WHAT YOU NEED TO DO ▸ Please return each entry exactly as it appears, but not the pictures.

*** Opening DATASET EXTRACT ***

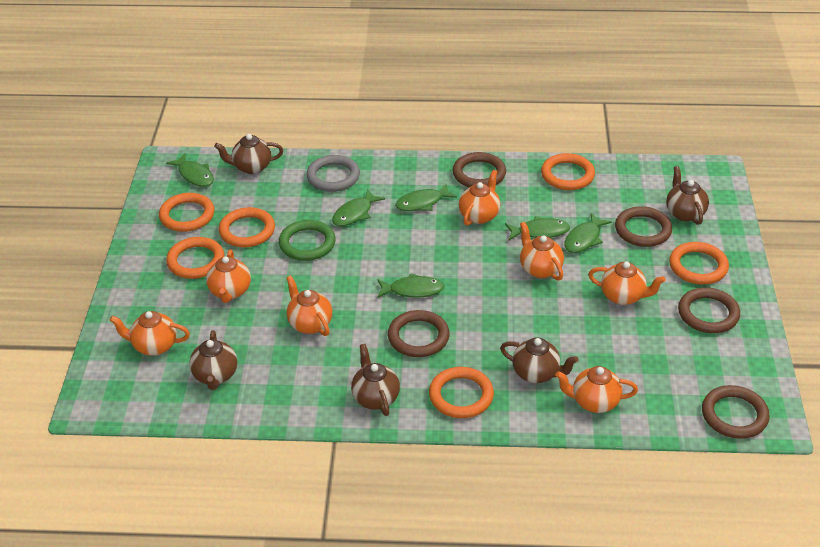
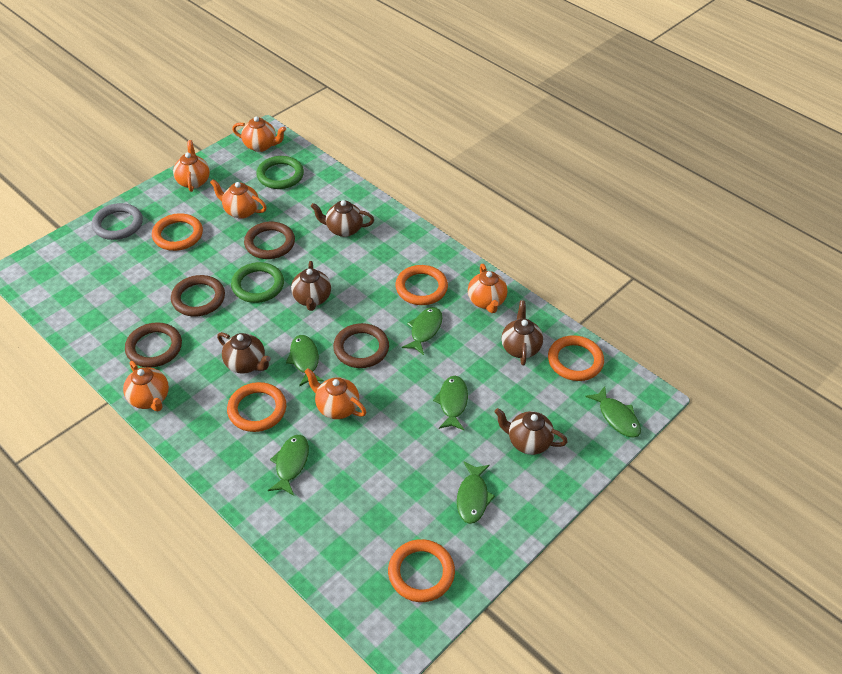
brown ring: 5 -> 4
green ring: 1 -> 2
orange ring: 6 -> 5
orange teapot: 7 -> 6

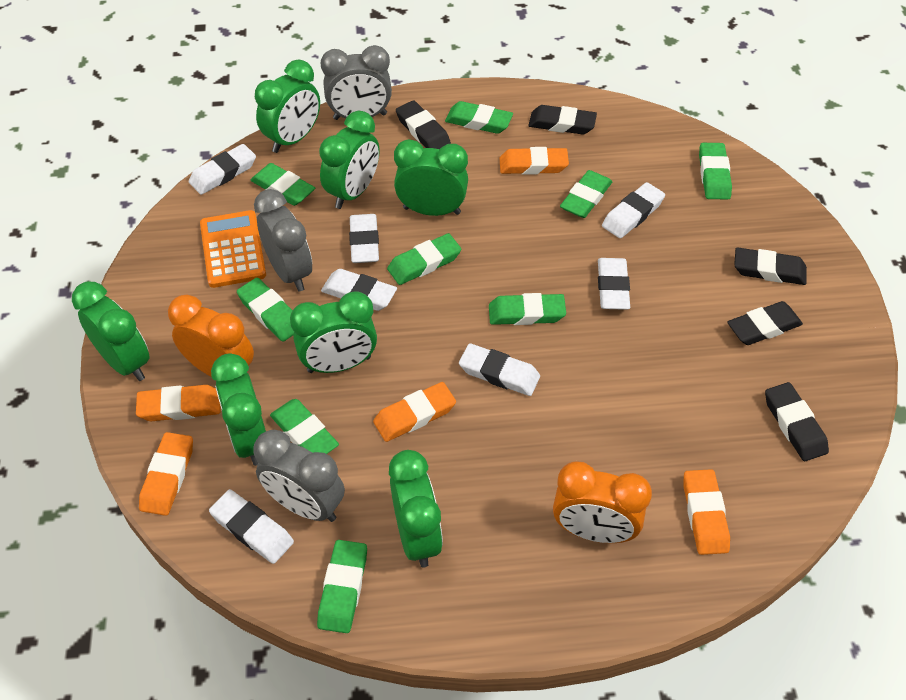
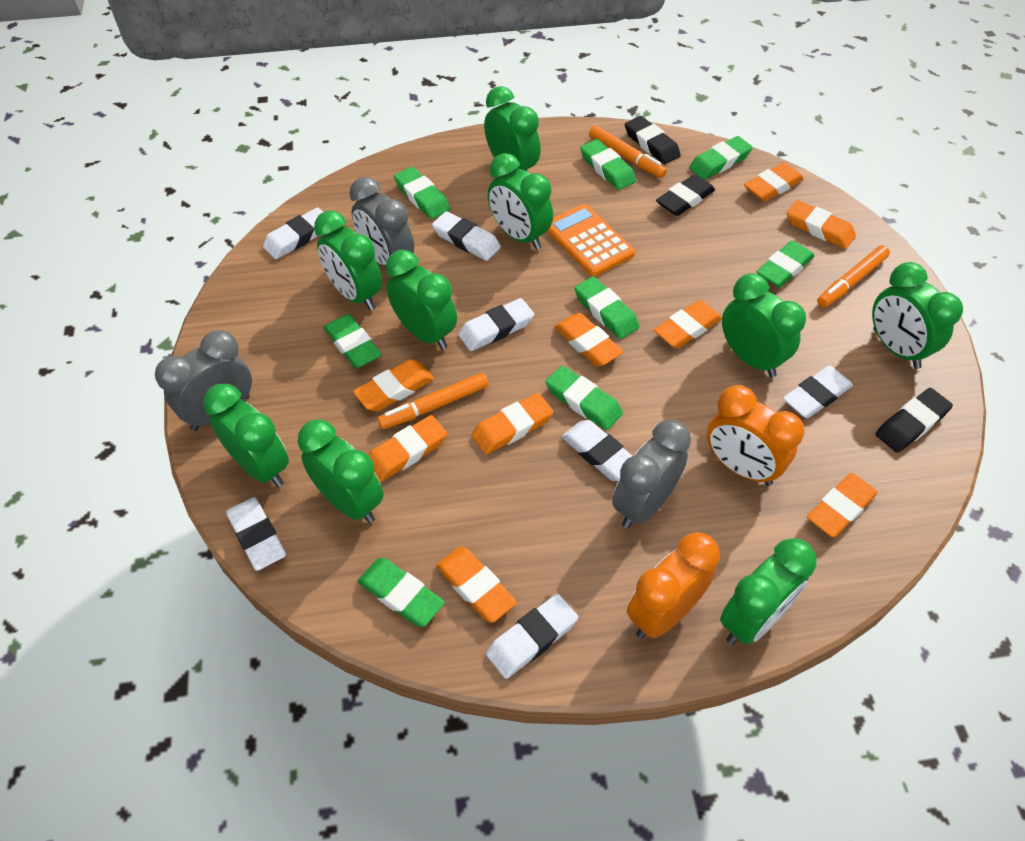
black eraser: 5 -> 3
green clock: 7 -> 9
green eraser: 9 -> 8
orange eraser: 5 -> 9
orange marker: 0 -> 3

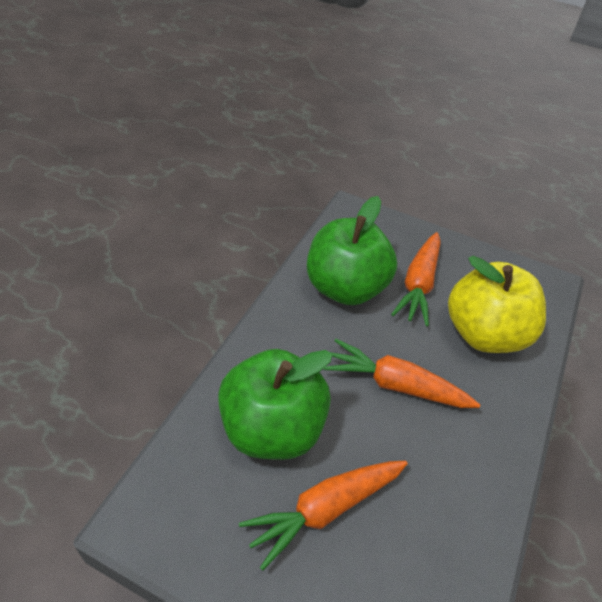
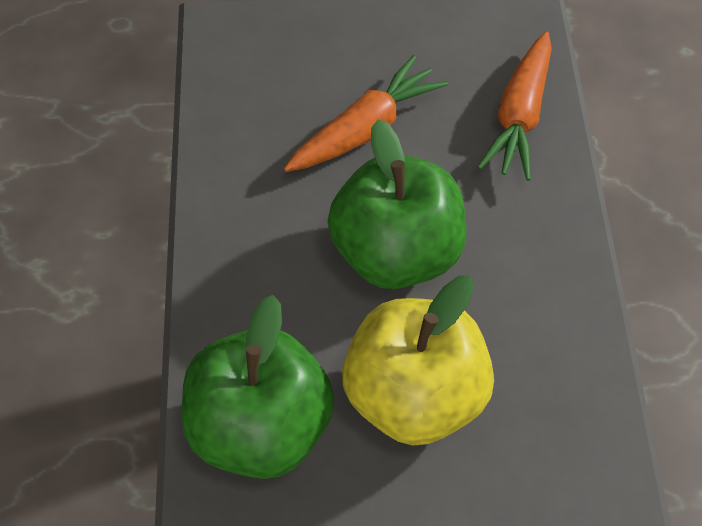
orange carrot: 3 -> 2

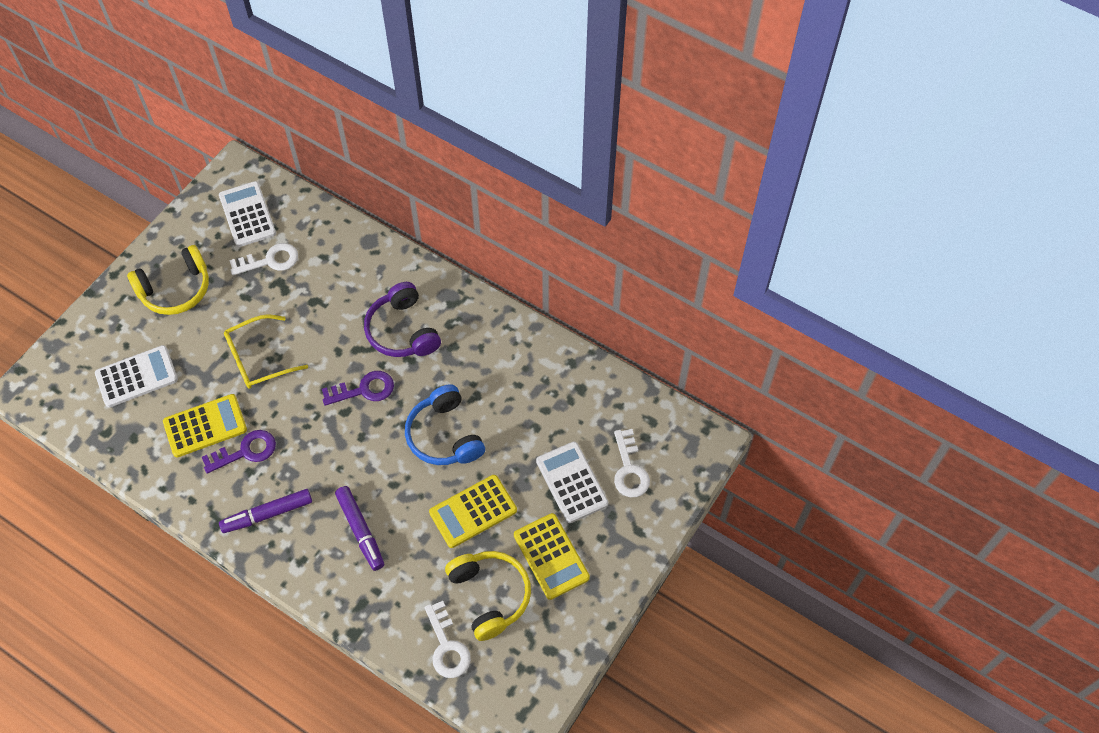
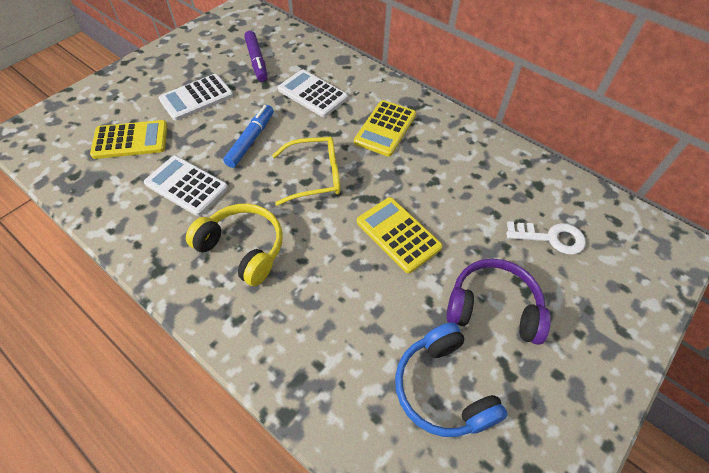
blue marker: 0 -> 1
purple key: 2 -> 0
purple marker: 2 -> 1
white key: 3 -> 1
yellow headphones: 2 -> 1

*** Closing DATASET EXTRACT ***

WRITTEN REPLY ▸
brown ring: 5 -> 4
green ring: 1 -> 2
orange ring: 6 -> 5
orange teapot: 7 -> 6

black eraser: 5 -> 3
green clock: 7 -> 9
green eraser: 9 -> 8
orange eraser: 5 -> 9
orange marker: 0 -> 3

orange carrot: 3 -> 2

blue marker: 0 -> 1
purple key: 2 -> 0
purple marker: 2 -> 1
white key: 3 -> 1
yellow headphones: 2 -> 1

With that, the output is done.